Data excerpts:
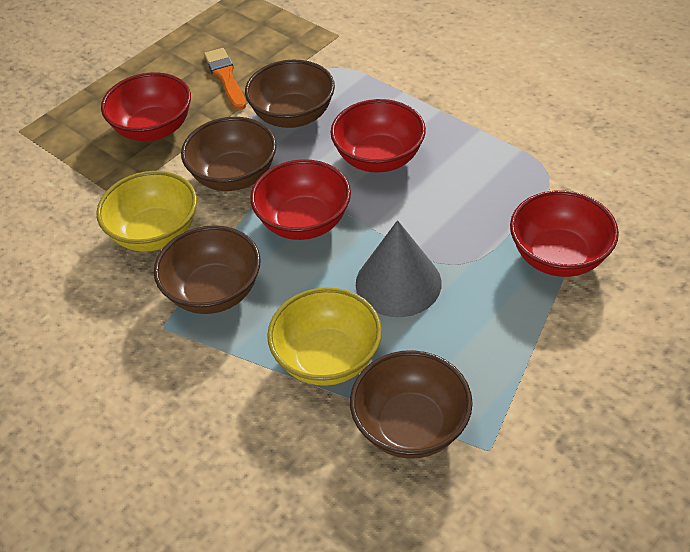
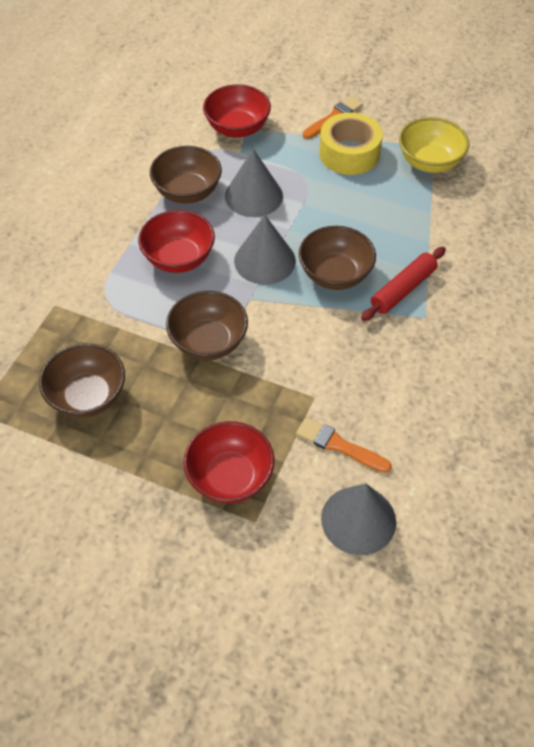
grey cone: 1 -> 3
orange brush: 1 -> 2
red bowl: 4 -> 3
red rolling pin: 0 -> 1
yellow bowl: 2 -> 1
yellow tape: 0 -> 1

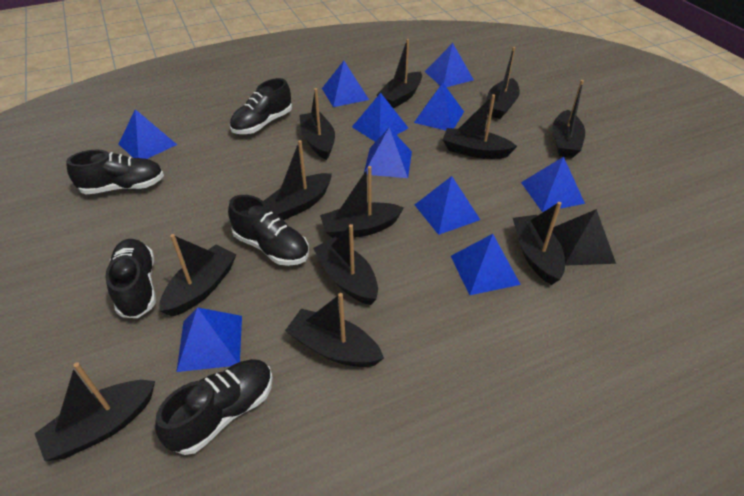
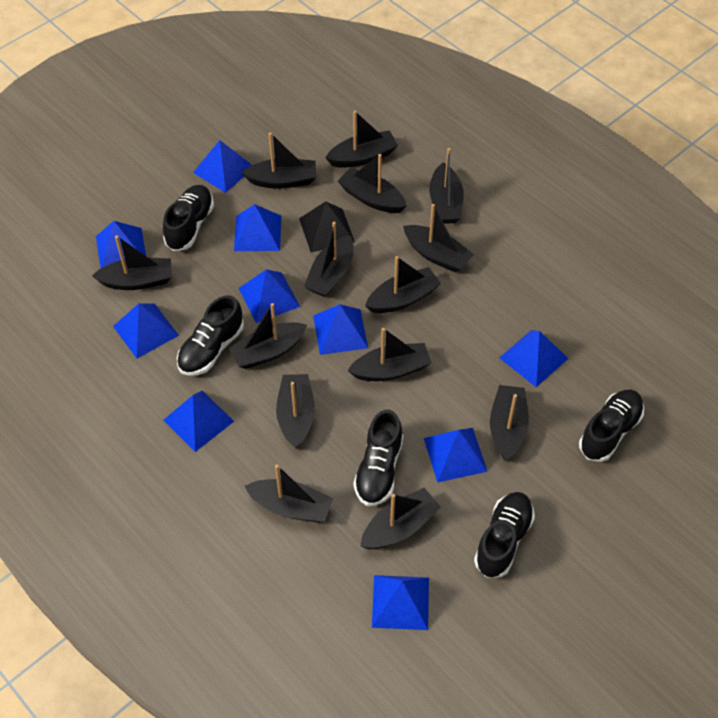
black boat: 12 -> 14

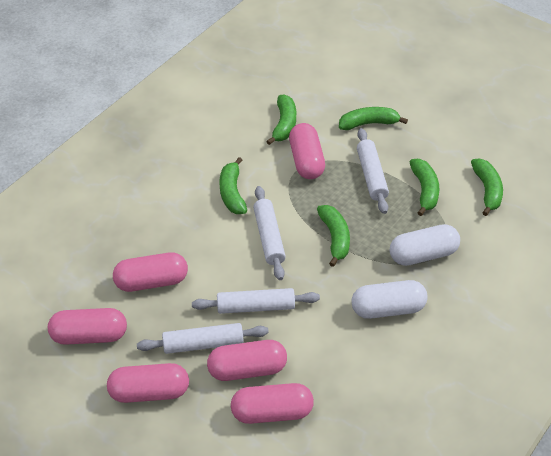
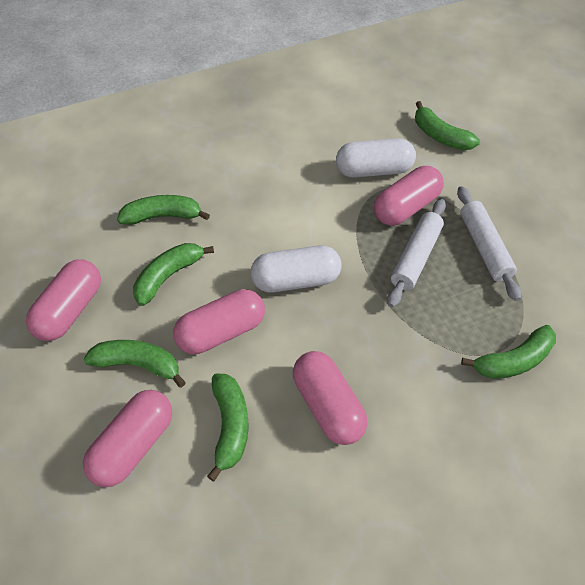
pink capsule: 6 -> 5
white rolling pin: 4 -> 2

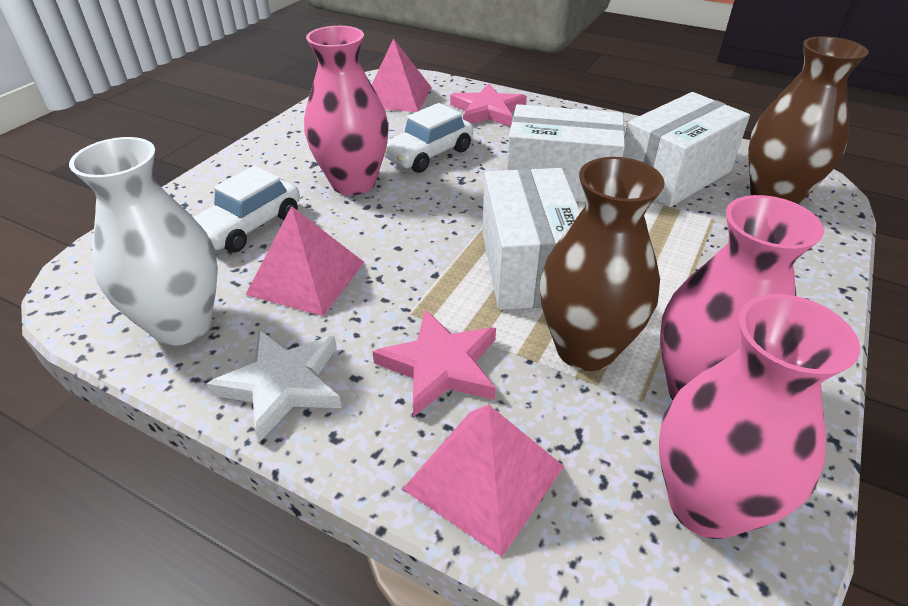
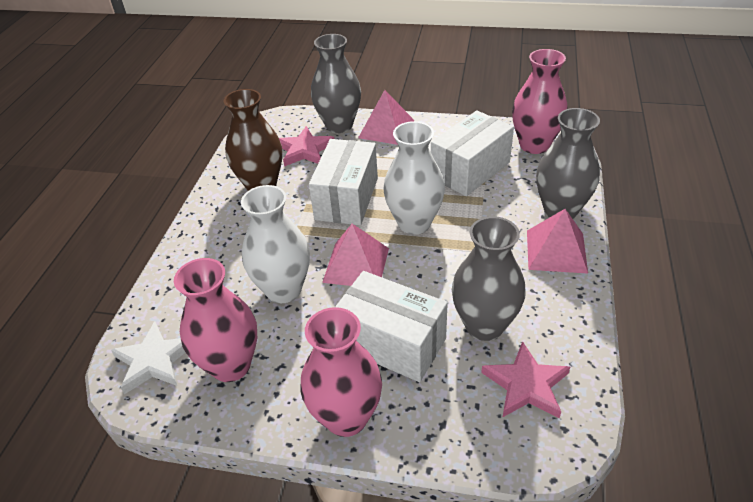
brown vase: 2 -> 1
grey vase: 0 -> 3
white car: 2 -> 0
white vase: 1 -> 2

About this task: Print the line that contains "brown vase: 2 -> 1", then every later line of the entries above up to and including the last, all exactly as written.

Answer space:
brown vase: 2 -> 1
grey vase: 0 -> 3
white car: 2 -> 0
white vase: 1 -> 2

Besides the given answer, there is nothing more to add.